# [Task]
Give back an exact copy of the lines in the records below, from the line that has "SW8: none -> switch (ADC, VS)" through the line that has "U107 pin OB: N7 -> N5", and nothing besides.

· · ·

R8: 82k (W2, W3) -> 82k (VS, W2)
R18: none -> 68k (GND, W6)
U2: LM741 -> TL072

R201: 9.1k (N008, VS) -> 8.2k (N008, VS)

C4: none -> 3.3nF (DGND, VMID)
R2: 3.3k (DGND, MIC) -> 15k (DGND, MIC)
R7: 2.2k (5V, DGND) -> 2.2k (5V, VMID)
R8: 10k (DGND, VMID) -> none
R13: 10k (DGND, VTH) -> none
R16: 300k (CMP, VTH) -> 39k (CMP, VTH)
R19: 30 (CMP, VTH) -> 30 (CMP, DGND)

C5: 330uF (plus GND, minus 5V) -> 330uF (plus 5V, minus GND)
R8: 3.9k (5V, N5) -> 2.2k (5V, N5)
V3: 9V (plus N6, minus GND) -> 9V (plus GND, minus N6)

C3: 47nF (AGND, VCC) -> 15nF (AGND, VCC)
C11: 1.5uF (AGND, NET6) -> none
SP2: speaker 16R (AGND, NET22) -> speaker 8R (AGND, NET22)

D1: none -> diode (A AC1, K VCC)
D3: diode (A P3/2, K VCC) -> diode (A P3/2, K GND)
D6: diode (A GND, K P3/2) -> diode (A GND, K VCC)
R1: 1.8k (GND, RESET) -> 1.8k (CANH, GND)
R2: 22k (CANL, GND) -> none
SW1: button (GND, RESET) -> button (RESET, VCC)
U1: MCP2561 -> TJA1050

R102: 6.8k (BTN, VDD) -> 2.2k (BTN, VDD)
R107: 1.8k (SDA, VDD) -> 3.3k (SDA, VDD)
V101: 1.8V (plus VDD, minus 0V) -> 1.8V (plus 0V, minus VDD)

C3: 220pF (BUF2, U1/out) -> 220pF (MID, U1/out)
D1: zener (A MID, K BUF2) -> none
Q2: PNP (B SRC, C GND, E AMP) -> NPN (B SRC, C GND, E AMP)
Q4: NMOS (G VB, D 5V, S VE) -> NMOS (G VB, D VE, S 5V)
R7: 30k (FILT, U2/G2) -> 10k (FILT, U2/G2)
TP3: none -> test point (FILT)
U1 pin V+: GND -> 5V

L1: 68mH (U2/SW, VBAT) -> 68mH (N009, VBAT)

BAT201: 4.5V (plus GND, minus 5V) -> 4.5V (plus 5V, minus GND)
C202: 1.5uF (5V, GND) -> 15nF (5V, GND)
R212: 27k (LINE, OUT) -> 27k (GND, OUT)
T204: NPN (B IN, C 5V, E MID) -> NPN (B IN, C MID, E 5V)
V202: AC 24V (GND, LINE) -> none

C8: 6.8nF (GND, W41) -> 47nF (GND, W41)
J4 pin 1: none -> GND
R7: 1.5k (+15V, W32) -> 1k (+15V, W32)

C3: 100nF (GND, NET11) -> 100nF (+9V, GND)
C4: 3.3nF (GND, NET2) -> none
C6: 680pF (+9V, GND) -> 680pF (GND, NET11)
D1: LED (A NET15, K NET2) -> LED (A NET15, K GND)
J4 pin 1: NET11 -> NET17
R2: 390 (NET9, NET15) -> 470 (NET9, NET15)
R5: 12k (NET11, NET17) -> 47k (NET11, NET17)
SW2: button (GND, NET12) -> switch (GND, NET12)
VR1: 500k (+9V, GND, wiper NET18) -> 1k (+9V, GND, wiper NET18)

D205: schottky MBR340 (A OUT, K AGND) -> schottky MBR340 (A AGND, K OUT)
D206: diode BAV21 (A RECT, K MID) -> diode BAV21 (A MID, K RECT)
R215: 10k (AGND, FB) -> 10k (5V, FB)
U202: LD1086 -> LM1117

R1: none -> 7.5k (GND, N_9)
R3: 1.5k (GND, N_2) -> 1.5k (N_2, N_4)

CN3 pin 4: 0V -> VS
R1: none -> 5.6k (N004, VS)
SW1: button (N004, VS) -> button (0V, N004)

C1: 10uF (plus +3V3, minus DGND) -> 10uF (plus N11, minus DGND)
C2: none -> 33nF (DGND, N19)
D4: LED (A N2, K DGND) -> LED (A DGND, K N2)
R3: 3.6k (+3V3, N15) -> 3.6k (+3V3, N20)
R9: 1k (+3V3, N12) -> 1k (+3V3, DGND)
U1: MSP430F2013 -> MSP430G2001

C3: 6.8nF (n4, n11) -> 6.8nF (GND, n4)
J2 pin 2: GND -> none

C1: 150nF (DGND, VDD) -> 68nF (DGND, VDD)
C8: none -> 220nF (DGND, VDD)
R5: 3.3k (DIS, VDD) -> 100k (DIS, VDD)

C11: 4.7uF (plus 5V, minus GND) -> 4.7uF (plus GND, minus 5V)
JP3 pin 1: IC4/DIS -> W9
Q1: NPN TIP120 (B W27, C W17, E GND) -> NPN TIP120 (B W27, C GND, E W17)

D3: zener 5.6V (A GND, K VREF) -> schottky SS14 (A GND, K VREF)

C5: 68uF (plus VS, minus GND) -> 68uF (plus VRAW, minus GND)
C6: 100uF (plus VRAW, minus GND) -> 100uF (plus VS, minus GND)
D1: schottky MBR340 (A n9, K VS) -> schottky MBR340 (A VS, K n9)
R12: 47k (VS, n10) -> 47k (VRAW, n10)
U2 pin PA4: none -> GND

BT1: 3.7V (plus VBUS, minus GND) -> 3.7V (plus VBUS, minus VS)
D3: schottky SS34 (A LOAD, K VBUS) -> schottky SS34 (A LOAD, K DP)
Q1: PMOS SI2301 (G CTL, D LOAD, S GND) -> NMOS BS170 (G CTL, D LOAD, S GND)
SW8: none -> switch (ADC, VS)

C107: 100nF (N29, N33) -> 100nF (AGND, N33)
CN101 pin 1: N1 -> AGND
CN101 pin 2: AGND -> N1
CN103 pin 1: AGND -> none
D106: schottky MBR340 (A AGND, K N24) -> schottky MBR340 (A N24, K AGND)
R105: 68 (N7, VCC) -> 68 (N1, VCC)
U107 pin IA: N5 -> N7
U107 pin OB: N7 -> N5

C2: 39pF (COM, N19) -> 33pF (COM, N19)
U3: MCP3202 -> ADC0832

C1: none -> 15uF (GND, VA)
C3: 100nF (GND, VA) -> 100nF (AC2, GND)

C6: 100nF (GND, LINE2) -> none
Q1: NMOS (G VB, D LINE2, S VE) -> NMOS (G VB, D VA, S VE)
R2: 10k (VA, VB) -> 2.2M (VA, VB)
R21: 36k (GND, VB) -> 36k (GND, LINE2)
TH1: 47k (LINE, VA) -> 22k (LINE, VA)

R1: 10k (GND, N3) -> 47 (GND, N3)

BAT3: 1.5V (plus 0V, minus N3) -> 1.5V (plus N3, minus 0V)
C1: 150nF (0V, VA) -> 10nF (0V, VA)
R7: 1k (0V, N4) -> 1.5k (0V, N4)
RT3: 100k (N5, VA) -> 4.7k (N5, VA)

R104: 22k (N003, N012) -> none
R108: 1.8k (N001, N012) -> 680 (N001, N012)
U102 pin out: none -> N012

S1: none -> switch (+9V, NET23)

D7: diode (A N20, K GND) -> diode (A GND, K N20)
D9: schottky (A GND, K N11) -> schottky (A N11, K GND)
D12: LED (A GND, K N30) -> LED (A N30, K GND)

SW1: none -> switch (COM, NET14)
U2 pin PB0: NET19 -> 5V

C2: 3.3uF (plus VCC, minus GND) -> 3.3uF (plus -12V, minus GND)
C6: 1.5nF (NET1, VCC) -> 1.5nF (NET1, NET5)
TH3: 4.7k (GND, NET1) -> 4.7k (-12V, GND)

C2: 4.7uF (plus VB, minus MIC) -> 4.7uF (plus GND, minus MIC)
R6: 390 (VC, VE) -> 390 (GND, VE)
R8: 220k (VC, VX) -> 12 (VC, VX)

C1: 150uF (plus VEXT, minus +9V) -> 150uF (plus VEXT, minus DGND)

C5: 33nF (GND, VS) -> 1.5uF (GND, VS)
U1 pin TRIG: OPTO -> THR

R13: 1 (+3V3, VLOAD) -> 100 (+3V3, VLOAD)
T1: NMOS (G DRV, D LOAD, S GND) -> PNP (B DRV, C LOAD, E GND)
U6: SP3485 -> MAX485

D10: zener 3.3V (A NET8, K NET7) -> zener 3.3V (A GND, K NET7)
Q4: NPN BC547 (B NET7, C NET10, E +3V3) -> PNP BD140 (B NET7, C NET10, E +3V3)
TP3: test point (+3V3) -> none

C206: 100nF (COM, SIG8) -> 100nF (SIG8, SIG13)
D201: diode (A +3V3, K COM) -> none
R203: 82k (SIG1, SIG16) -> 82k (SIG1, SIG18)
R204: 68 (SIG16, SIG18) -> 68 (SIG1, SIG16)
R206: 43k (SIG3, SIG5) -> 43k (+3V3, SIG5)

· · ·

# [Task solution]
SW8: none -> switch (ADC, VS)

C107: 100nF (N29, N33) -> 100nF (AGND, N33)
CN101 pin 1: N1 -> AGND
CN101 pin 2: AGND -> N1
CN103 pin 1: AGND -> none
D106: schottky MBR340 (A AGND, K N24) -> schottky MBR340 (A N24, K AGND)
R105: 68 (N7, VCC) -> 68 (N1, VCC)
U107 pin IA: N5 -> N7
U107 pin OB: N7 -> N5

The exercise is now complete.